### Directions for this task
Each record below should be reproduced as it is written, with pictures left out entirely.

━━ Data to examine

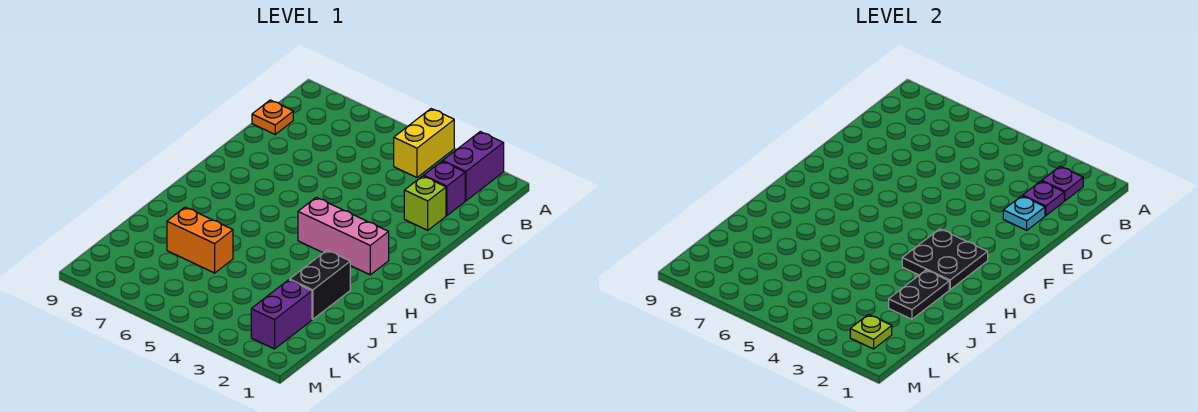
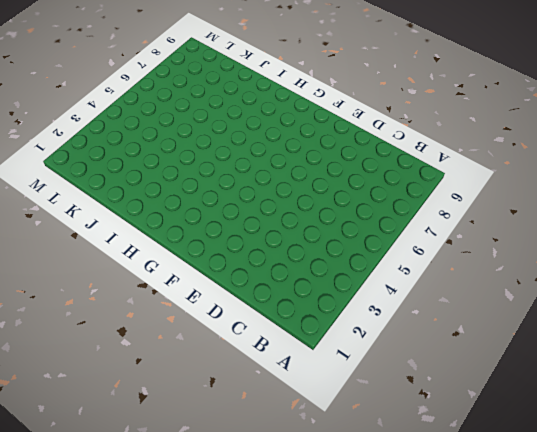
none -> purple brick A2:B2 level 1
none -> yellow brick A4:B4 level 1
none -> purple brick C2 level 1

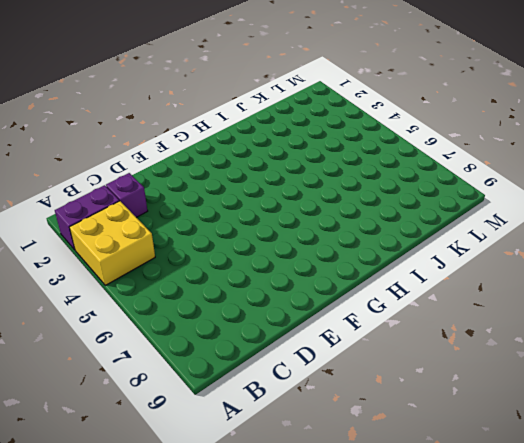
yellow brick A3:B4 level 1 -> yellow brick A4:B4 level 1
none -> orange plate C9 level 1
none -> lime brick D2 level 1
none -> pink brick G2:G4 level 1

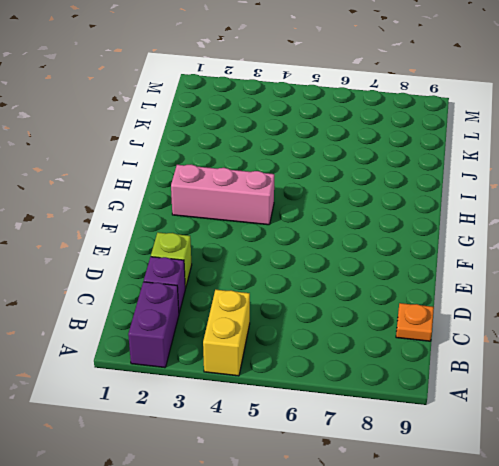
none -> black brick I2:J2 level 1
none -> orange brick J6:J7 level 1
none -> purple brick K2:L2 level 1

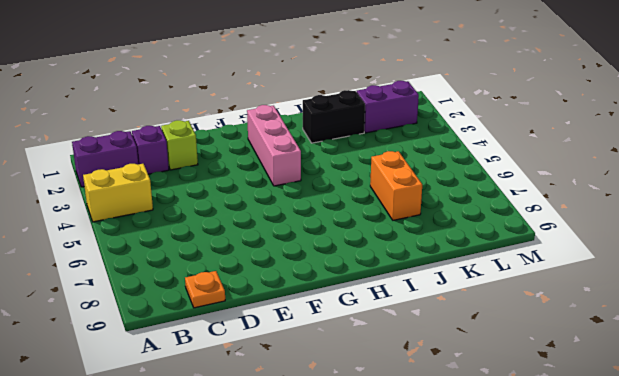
none -> purple plate B2 level 2
none -> purple plate C2 level 2
none -> cyan plate D2 level 2

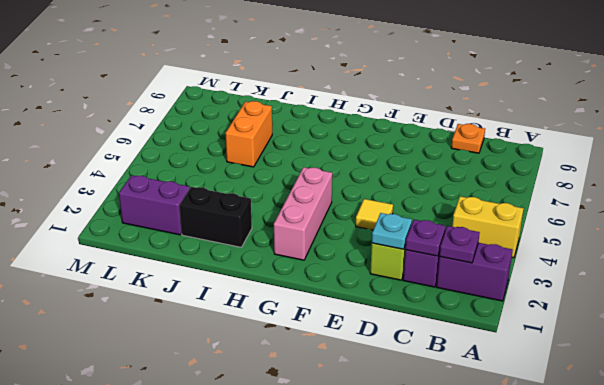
yellow tile E4 level 1 -> none
none -> black plate G2:H3 level 2
none -> black plate I2:J2 level 2
none -> lime plate L2 level 2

━━━━

### Result of the exercise
none -> purple brick A2:B2 level 1
none -> yellow brick A4:B4 level 1
none -> purple brick C2 level 1

yellow brick A3:B4 level 1 -> yellow brick A4:B4 level 1
none -> orange plate C9 level 1
none -> lime brick D2 level 1
none -> pink brick G2:G4 level 1

none -> black brick I2:J2 level 1
none -> orange brick J6:J7 level 1
none -> purple brick K2:L2 level 1

none -> purple plate B2 level 2
none -> purple plate C2 level 2
none -> cyan plate D2 level 2

yellow tile E4 level 1 -> none
none -> black plate G2:H3 level 2
none -> black plate I2:J2 level 2
none -> lime plate L2 level 2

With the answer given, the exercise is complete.